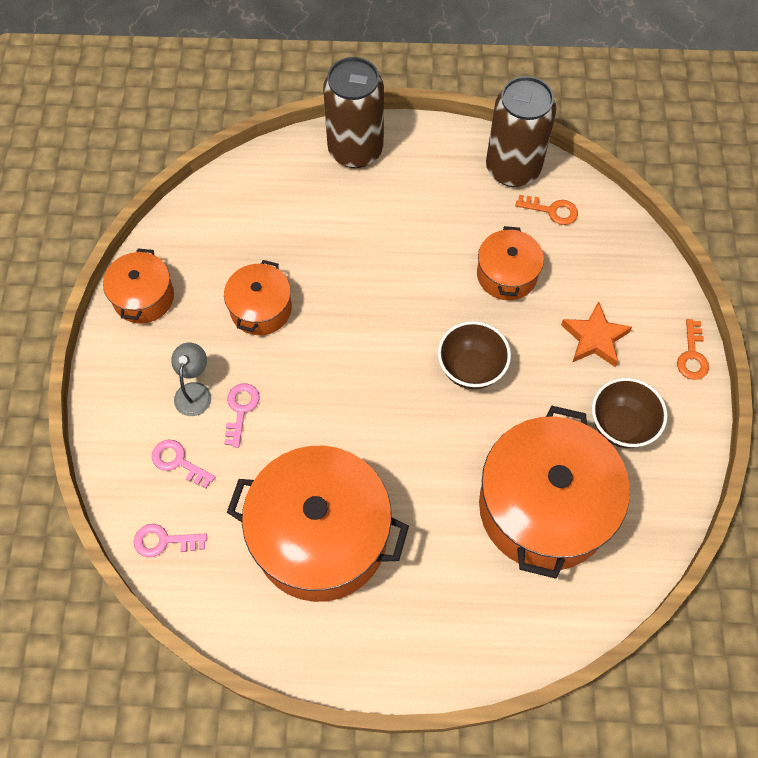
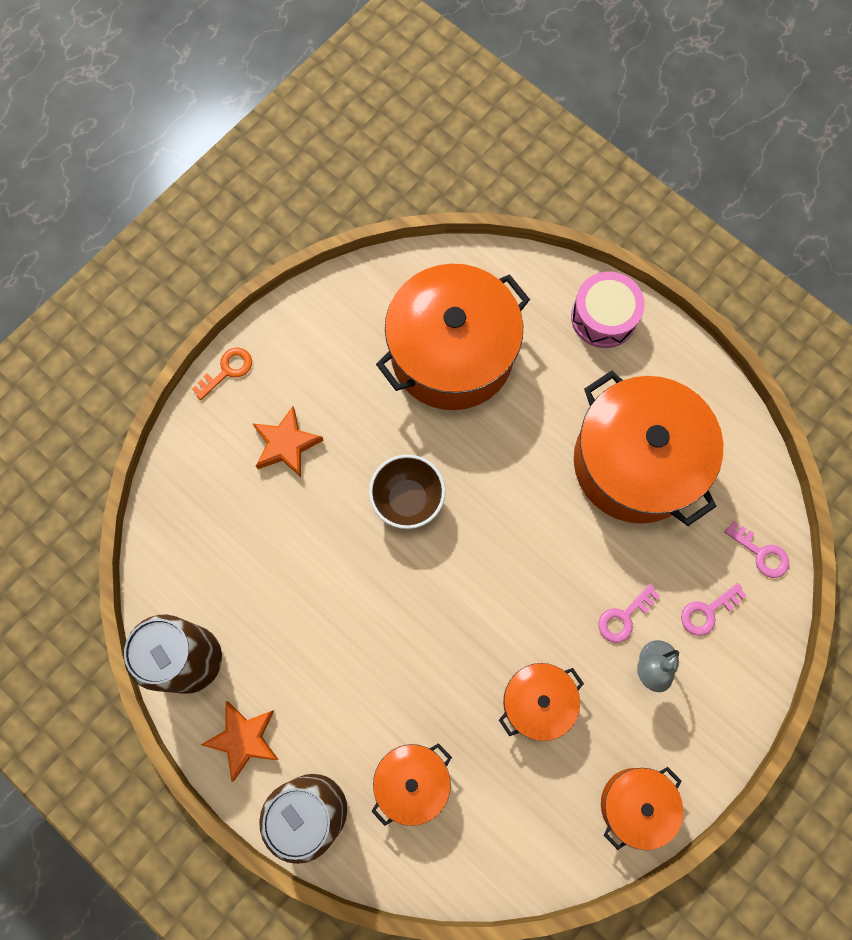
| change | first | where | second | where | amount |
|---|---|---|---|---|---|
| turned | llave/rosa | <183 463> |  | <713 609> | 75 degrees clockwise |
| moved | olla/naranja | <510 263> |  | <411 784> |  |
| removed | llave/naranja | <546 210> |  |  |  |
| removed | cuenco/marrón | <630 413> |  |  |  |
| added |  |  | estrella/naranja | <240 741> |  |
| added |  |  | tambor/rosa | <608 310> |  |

-------------------------

◆ **Work to be completed**
Apart from the images, reproduce the listing exactly as it appears.

◆ **Reply to the exercise**
| change | first | where | second | where | amount |
|---|---|---|---|---|---|
| turned | llave/rosa | <183 463> |  | <713 609> | 75 degrees clockwise |
| moved | olla/naranja | <510 263> |  | <411 784> |  |
| removed | llave/naranja | <546 210> |  |  |  |
| removed | cuenco/marrón | <630 413> |  |  |  |
| added |  |  | estrella/naranja | <240 741> |  |
| added |  |  | tambor/rosa | <608 310> |  |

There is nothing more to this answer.